- **Instructions to follow**:
I'd like an exact copy of every line from the start of the entries below through the line containing "grey 1x2 brick", please.

- **Dataset excerpts**:

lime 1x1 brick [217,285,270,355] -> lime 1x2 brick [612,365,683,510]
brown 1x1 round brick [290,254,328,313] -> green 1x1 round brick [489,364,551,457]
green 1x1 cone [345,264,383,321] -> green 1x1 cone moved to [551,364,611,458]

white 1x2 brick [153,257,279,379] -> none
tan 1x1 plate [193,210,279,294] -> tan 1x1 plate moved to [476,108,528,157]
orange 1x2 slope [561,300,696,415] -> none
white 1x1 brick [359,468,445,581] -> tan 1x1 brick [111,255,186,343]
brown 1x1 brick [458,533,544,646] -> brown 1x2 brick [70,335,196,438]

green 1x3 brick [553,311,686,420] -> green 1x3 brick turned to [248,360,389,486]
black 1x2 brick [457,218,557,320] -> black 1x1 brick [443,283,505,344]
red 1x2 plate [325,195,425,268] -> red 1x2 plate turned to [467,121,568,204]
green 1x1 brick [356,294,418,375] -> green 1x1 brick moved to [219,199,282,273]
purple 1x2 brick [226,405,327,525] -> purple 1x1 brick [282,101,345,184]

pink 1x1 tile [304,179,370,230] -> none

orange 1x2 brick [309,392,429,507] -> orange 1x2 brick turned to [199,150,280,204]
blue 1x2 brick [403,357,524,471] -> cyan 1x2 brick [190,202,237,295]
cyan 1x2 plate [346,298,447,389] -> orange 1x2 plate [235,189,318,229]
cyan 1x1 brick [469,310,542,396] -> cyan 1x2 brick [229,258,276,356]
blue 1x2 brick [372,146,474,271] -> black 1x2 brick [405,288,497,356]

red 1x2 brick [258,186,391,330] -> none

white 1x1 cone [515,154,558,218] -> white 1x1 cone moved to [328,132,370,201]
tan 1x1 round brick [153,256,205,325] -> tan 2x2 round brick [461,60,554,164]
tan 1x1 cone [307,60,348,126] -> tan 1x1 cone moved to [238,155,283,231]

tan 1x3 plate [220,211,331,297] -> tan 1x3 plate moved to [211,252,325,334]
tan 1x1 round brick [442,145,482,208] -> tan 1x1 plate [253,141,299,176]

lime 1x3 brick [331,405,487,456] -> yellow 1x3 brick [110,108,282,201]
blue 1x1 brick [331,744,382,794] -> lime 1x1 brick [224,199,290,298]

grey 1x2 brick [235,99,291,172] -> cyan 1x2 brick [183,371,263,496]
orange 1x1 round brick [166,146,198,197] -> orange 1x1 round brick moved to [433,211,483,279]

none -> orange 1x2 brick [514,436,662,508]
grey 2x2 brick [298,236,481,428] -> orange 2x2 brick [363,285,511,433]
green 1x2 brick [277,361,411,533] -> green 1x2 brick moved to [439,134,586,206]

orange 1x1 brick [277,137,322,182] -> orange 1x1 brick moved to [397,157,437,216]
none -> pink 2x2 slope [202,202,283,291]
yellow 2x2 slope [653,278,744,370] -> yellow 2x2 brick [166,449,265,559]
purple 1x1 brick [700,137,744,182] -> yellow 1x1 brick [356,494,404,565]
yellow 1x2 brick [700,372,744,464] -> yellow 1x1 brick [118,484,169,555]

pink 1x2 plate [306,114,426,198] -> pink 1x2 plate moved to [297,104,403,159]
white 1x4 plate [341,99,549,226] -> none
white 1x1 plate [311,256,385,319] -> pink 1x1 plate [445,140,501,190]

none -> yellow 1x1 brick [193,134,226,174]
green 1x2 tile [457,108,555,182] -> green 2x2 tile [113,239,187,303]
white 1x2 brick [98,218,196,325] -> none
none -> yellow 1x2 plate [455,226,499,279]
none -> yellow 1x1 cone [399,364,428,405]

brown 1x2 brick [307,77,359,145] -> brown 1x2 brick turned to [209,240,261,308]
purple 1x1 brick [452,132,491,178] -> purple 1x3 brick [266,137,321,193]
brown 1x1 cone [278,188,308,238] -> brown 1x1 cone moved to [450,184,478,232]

- **Problem solution**:
lime 1x1 brick [217,285,270,355] -> lime 1x2 brick [612,365,683,510]
brown 1x1 round brick [290,254,328,313] -> green 1x1 round brick [489,364,551,457]
green 1x1 cone [345,264,383,321] -> green 1x1 cone moved to [551,364,611,458]

white 1x2 brick [153,257,279,379] -> none
tan 1x1 plate [193,210,279,294] -> tan 1x1 plate moved to [476,108,528,157]
orange 1x2 slope [561,300,696,415] -> none
white 1x1 brick [359,468,445,581] -> tan 1x1 brick [111,255,186,343]
brown 1x1 brick [458,533,544,646] -> brown 1x2 brick [70,335,196,438]

green 1x3 brick [553,311,686,420] -> green 1x3 brick turned to [248,360,389,486]
black 1x2 brick [457,218,557,320] -> black 1x1 brick [443,283,505,344]
red 1x2 plate [325,195,425,268] -> red 1x2 plate turned to [467,121,568,204]
green 1x1 brick [356,294,418,375] -> green 1x1 brick moved to [219,199,282,273]
purple 1x2 brick [226,405,327,525] -> purple 1x1 brick [282,101,345,184]

pink 1x1 tile [304,179,370,230] -> none

orange 1x2 brick [309,392,429,507] -> orange 1x2 brick turned to [199,150,280,204]
blue 1x2 brick [403,357,524,471] -> cyan 1x2 brick [190,202,237,295]
cyan 1x2 plate [346,298,447,389] -> orange 1x2 plate [235,189,318,229]
cyan 1x1 brick [469,310,542,396] -> cyan 1x2 brick [229,258,276,356]
blue 1x2 brick [372,146,474,271] -> black 1x2 brick [405,288,497,356]

red 1x2 brick [258,186,391,330] -> none

white 1x1 cone [515,154,558,218] -> white 1x1 cone moved to [328,132,370,201]
tan 1x1 round brick [153,256,205,325] -> tan 2x2 round brick [461,60,554,164]
tan 1x1 cone [307,60,348,126] -> tan 1x1 cone moved to [238,155,283,231]

tan 1x3 plate [220,211,331,297] -> tan 1x3 plate moved to [211,252,325,334]
tan 1x1 round brick [442,145,482,208] -> tan 1x1 plate [253,141,299,176]

lime 1x3 brick [331,405,487,456] -> yellow 1x3 brick [110,108,282,201]
blue 1x1 brick [331,744,382,794] -> lime 1x1 brick [224,199,290,298]

grey 1x2 brick [235,99,291,172] -> cyan 1x2 brick [183,371,263,496]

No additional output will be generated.